### [TASK OBJECTIVE]
Reproduce every line of the records below verbatim, in order, omitting the picture lines.

-------------------------

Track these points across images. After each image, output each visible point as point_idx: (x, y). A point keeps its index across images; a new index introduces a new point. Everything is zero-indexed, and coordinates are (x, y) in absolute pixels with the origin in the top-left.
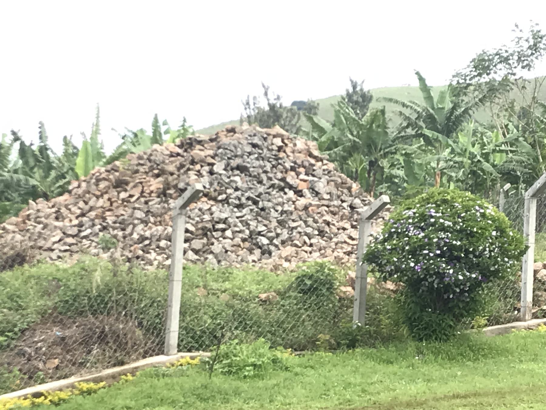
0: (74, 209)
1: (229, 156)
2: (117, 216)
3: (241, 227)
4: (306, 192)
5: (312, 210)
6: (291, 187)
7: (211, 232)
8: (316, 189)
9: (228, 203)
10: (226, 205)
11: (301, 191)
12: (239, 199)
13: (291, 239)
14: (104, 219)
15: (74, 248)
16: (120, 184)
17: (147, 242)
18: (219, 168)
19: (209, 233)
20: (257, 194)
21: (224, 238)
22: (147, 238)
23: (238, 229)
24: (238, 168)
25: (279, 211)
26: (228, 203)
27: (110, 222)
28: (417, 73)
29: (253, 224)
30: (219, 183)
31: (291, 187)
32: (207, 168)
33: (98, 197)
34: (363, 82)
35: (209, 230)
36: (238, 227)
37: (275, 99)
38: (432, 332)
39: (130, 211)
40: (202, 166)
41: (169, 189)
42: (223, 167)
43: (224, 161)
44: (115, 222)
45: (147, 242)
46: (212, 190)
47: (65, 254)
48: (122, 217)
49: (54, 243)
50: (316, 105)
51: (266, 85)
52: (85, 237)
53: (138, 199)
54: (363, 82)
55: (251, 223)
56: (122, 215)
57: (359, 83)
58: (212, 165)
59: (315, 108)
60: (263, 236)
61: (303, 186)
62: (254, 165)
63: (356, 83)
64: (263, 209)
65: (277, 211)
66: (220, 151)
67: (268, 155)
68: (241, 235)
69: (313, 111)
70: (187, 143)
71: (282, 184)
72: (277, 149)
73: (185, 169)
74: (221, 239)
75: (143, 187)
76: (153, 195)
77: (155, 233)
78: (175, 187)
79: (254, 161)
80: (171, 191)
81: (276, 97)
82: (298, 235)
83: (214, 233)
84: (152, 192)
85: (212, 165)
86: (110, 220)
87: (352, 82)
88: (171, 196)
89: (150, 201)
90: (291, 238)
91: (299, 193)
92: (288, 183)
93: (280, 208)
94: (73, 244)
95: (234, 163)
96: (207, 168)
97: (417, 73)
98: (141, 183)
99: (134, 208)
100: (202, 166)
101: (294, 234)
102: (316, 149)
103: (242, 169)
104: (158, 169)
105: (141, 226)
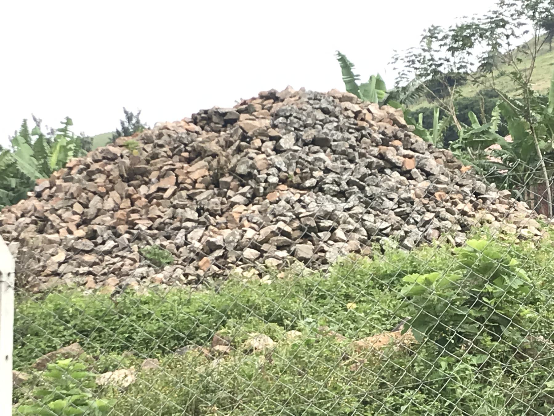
0: (66, 215)
1: (296, 126)
2: (152, 219)
3: (353, 224)
4: (416, 172)
5: (440, 196)
6: (394, 167)
7: (316, 233)
8: (427, 169)
9: (321, 190)
10: (320, 193)
11: (409, 171)
12: (339, 184)
13: (426, 238)
14: (132, 225)
15: (96, 269)
16: (134, 175)
17: (219, 253)
18: (287, 142)
19: (313, 234)
20: (359, 176)
21: (336, 241)
22: (219, 247)
23: (351, 227)
24: (315, 142)
25: (396, 200)
26: (321, 190)
27: (144, 228)
28: (343, 60)
29: (369, 219)
30: (297, 163)
31: (394, 167)
32: (270, 145)
33: (102, 196)
34: (139, 114)
35: (311, 229)
36: (349, 223)
37: (48, 134)
38: (461, 378)
39: (170, 211)
40: (263, 142)
41: (223, 175)
42: (293, 141)
43: (291, 133)
44: (150, 228)
45: (219, 253)
46: (291, 173)
47: (85, 279)
48: (159, 221)
49: (60, 264)
50: (89, 140)
51: (37, 118)
52: (109, 252)
53: (174, 194)
54: (139, 114)
55: (366, 217)
56: (159, 217)
57: (135, 114)
58: (277, 139)
59: (89, 143)
60: (387, 235)
61: (410, 165)
62: (335, 137)
63: (132, 115)
64: (372, 198)
65: (392, 200)
66: (281, 119)
67: (347, 124)
68: (357, 236)
69: (87, 146)
70: (203, 119)
71: (382, 162)
72: (353, 115)
73: (234, 147)
74: (331, 242)
75: (177, 176)
76: (197, 185)
77: (231, 238)
78: (232, 171)
79: (334, 132)
80: (228, 179)
81: (50, 131)
82: (436, 233)
83: (320, 234)
84: (195, 182)
85: (277, 139)
86: (143, 225)
87: (126, 112)
88: (228, 186)
89: (196, 194)
90: (425, 237)
91: (407, 174)
92: (388, 161)
93: (394, 195)
94: (95, 264)
95: (308, 134)
96: (270, 145)
97: (343, 60)
98: (173, 170)
99: (175, 207)
100: (263, 142)
101: (430, 231)
102: (401, 116)
103: (322, 143)
104: (186, 151)
105: (200, 231)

-------------------------

### [SOLUTION TO THIS PROBLEM]
Track these points across images. After each image, output each visible point as point_idx: (x, y). A point keeps its index across images; a new index introduces a new point. Everything is zero-indexed, and coordinates are (x, y) in absolute pixels with the origin in the top-left.
0: (74, 209)
1: (229, 156)
2: (117, 216)
3: (241, 227)
4: (306, 192)
5: (312, 210)
6: (291, 187)
7: (211, 232)
8: (316, 189)
9: (228, 203)
10: (226, 205)
11: (301, 191)
12: (239, 199)
13: (291, 239)
14: (104, 219)
15: (74, 248)
16: (120, 184)
17: (147, 242)
18: (219, 168)
19: (209, 233)
20: (257, 194)
21: (224, 238)
22: (147, 238)
23: (238, 229)
24: (238, 168)
25: (279, 211)
26: (228, 203)
27: (110, 222)
28: (417, 73)
29: (253, 224)
30: (219, 183)
31: (291, 187)
32: (207, 168)
33: (98, 197)
34: (363, 82)
35: (209, 230)
36: (238, 227)
37: (275, 99)
38: (432, 332)
39: (130, 211)
40: (202, 166)
41: (169, 189)
42: (223, 167)
43: (224, 161)
44: (115, 222)
45: (147, 242)
46: (212, 190)
47: (65, 254)
48: (122, 217)
49: (54, 243)
50: (316, 105)
51: (266, 85)
52: (85, 237)
53: (138, 199)
54: (363, 82)
55: (251, 223)
56: (122, 215)
57: (359, 83)
58: (212, 165)
59: (315, 108)
60: (263, 236)
61: (303, 186)
62: (254, 165)
63: (356, 83)
64: (263, 209)
65: (277, 211)
66: (220, 151)
67: (268, 155)
68: (241, 235)
69: (313, 111)
70: (187, 143)
71: (282, 184)
72: (277, 149)
73: (185, 169)
74: (221, 239)
75: (143, 187)
76: (153, 195)
77: (155, 233)
78: (175, 187)
79: (254, 161)
80: (171, 191)
81: (276, 97)
82: (298, 235)
83: (214, 233)
84: (152, 192)
85: (212, 165)
86: (110, 220)
87: (352, 82)
88: (171, 196)
89: (150, 201)
90: (291, 238)
91: (299, 193)
92: (288, 183)
93: (280, 208)
94: (73, 244)
95: (234, 163)
96: (207, 168)
97: (417, 73)
98: (141, 183)
99: (134, 208)
100: (202, 166)
101: (294, 234)
102: (316, 149)
103: (242, 169)
104: (158, 169)
105: (141, 226)
0: (66, 215)
1: (296, 126)
2: (152, 219)
3: (353, 224)
4: (416, 172)
5: (440, 196)
6: (394, 167)
7: (316, 233)
8: (427, 169)
9: (321, 190)
10: (320, 193)
11: (409, 171)
12: (339, 184)
13: (426, 238)
14: (132, 225)
15: (96, 269)
16: (134, 175)
17: (219, 253)
18: (287, 142)
19: (313, 234)
20: (359, 176)
21: (336, 241)
22: (219, 247)
23: (351, 227)
24: (315, 142)
25: (396, 200)
26: (321, 190)
27: (144, 228)
28: (343, 60)
29: (369, 219)
30: (297, 163)
31: (394, 167)
32: (270, 145)
33: (102, 196)
34: (139, 114)
35: (311, 229)
36: (349, 223)
37: (48, 134)
38: (461, 378)
39: (170, 211)
40: (263, 142)
41: (223, 175)
42: (293, 141)
43: (291, 133)
44: (150, 228)
45: (219, 253)
46: (291, 173)
47: (85, 279)
48: (159, 221)
49: (60, 264)
50: (89, 140)
51: (37, 118)
52: (109, 252)
53: (174, 194)
54: (139, 114)
55: (366, 217)
56: (159, 217)
57: (135, 114)
58: (277, 139)
59: (89, 143)
60: (387, 235)
61: (410, 165)
62: (335, 137)
63: (132, 115)
64: (372, 198)
65: (392, 200)
66: (281, 119)
67: (347, 124)
68: (357, 236)
69: (87, 146)
70: (203, 119)
71: (382, 162)
72: (353, 115)
73: (234, 147)
74: (331, 242)
75: (177, 176)
76: (197, 185)
77: (231, 238)
78: (232, 171)
79: (334, 132)
80: (228, 179)
81: (50, 131)
82: (436, 233)
83: (320, 234)
84: (195, 182)
85: (277, 139)
86: (143, 225)
87: (126, 112)
88: (228, 186)
89: (196, 194)
90: (425, 237)
91: (407, 174)
92: (388, 161)
93: (394, 195)
94: (95, 264)
95: (308, 134)
96: (270, 145)
97: (343, 60)
98: (173, 170)
99: (175, 207)
100: (263, 142)
101: (430, 231)
102: (401, 116)
103: (322, 143)
104: (186, 151)
105: (200, 231)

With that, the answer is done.